(Dataset begins)
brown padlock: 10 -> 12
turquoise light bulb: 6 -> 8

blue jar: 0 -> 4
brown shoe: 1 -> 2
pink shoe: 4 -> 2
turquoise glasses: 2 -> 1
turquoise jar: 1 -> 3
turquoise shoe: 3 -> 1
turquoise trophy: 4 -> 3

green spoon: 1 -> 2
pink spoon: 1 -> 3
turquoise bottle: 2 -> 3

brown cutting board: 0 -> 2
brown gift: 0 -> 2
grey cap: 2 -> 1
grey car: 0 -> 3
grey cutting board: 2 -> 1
(Dataset ends)
(Dataset begins)
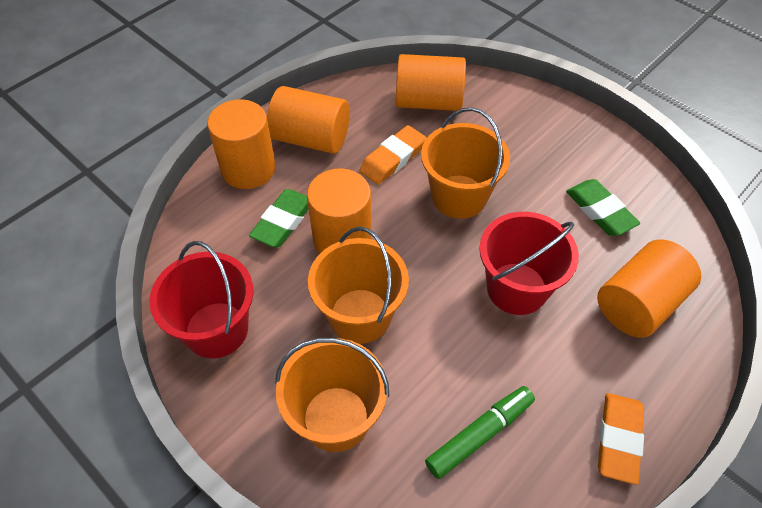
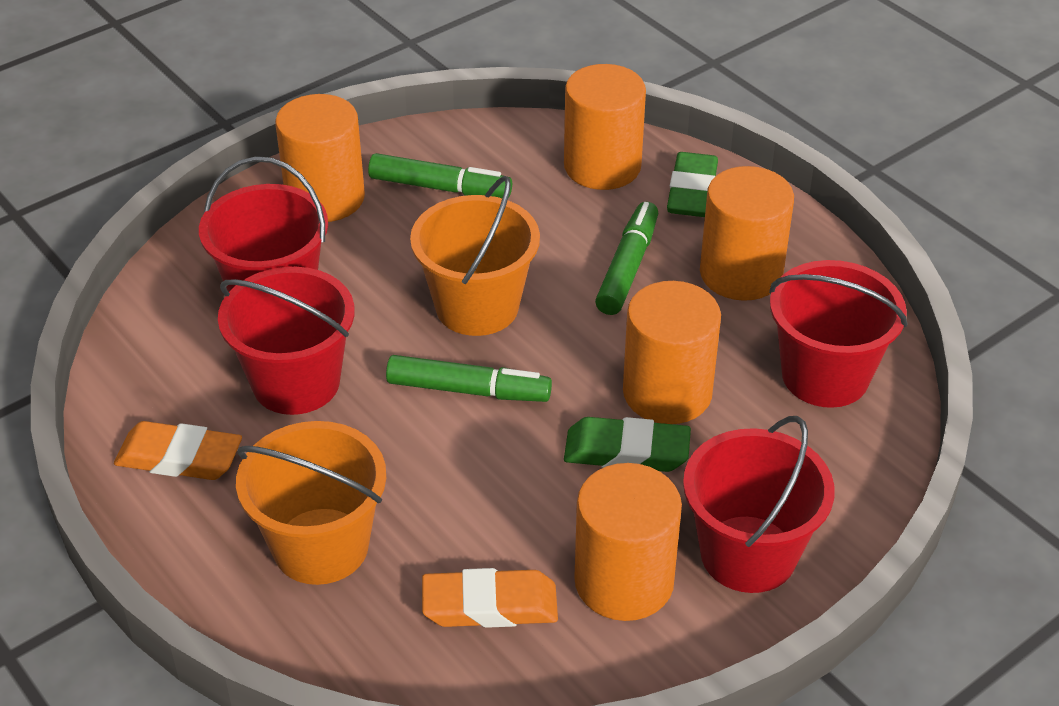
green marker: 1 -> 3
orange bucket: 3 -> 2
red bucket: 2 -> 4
(Dataset ends)
• **Action item**: In the entries above, find each line with the word "turquoise" and show it.

• **Task solution**:
turquoise light bulb: 6 -> 8
turquoise glasses: 2 -> 1
turquoise jar: 1 -> 3
turquoise shoe: 3 -> 1
turquoise trophy: 4 -> 3
turquoise bottle: 2 -> 3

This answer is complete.